====== Data to use

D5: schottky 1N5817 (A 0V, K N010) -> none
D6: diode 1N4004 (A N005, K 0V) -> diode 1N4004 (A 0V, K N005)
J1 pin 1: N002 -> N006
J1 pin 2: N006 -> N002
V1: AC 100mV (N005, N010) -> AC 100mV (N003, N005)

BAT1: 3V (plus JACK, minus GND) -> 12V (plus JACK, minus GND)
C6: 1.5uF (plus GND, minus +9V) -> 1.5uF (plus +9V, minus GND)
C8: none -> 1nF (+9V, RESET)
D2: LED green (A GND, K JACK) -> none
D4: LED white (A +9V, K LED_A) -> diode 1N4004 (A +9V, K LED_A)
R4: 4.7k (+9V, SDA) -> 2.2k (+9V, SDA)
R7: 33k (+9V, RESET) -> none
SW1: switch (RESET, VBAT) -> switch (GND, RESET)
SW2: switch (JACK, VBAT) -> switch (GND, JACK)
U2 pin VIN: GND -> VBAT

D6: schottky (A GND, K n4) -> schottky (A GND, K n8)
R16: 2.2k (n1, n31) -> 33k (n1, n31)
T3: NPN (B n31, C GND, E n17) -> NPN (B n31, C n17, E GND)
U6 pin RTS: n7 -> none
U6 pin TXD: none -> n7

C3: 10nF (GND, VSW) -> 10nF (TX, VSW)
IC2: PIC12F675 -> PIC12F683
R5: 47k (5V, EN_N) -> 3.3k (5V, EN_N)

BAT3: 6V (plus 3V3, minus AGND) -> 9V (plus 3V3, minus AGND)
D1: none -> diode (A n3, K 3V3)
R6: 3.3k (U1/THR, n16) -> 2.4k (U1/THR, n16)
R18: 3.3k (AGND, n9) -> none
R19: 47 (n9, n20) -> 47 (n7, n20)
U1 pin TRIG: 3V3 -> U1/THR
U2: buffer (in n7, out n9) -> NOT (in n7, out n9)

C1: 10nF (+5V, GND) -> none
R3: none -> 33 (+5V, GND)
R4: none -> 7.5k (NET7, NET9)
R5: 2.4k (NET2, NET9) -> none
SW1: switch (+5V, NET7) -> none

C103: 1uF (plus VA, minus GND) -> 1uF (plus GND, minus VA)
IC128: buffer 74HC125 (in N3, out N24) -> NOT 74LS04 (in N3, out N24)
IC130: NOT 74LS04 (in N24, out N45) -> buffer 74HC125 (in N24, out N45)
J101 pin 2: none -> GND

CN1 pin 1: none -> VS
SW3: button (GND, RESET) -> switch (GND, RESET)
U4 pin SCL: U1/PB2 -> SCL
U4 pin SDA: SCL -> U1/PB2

============

Exercise:
Once you find the line with "D6: schottky (A" in the entries above, output it and each line after it up to and including the line with "IC2: PIC12F675 -> PIC12F683", and nothing else.

Answer for the task:
D6: schottky (A GND, K n4) -> schottky (A GND, K n8)
R16: 2.2k (n1, n31) -> 33k (n1, n31)
T3: NPN (B n31, C GND, E n17) -> NPN (B n31, C n17, E GND)
U6 pin RTS: n7 -> none
U6 pin TXD: none -> n7

C3: 10nF (GND, VSW) -> 10nF (TX, VSW)
IC2: PIC12F675 -> PIC12F683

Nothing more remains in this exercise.